▶ _EXERCISE_
Reproduce exactly the line containing "shifted,black_gift,(437 255 44" and every line after it, through the last line of the records below; add nothing.

▶ _INFORMATION SHOWN_

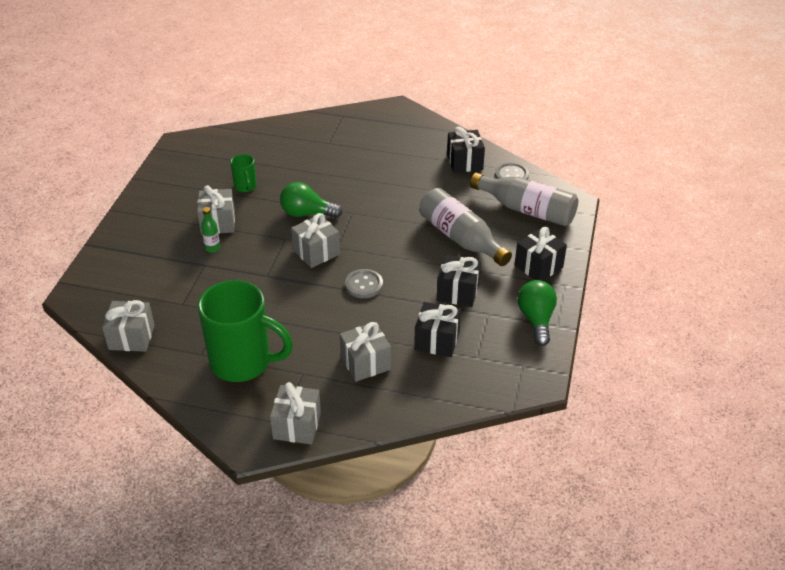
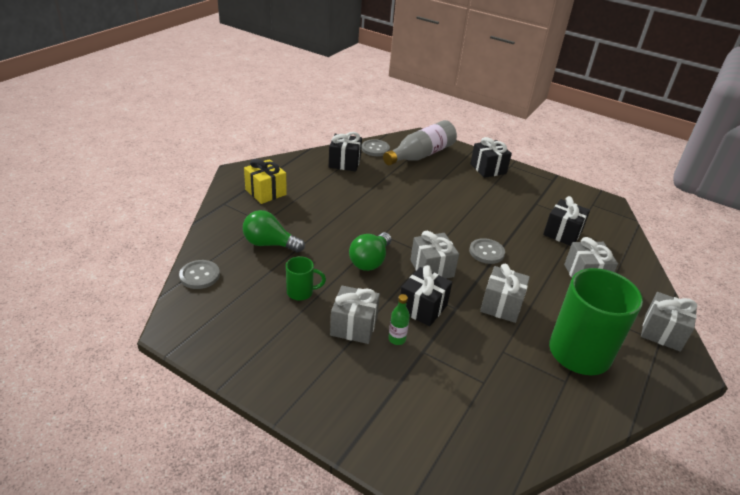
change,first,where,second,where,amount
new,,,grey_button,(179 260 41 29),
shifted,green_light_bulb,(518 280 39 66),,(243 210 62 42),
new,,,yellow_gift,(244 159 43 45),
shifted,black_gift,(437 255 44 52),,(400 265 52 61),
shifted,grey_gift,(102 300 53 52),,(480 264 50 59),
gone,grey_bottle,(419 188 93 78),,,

▶ _RESPONSE AREA_
shifted,black_gift,(437 255 44 52),,(400 265 52 61),
shifted,grey_gift,(102 300 53 52),,(480 264 50 59),
gone,grey_bottle,(419 188 93 78),,,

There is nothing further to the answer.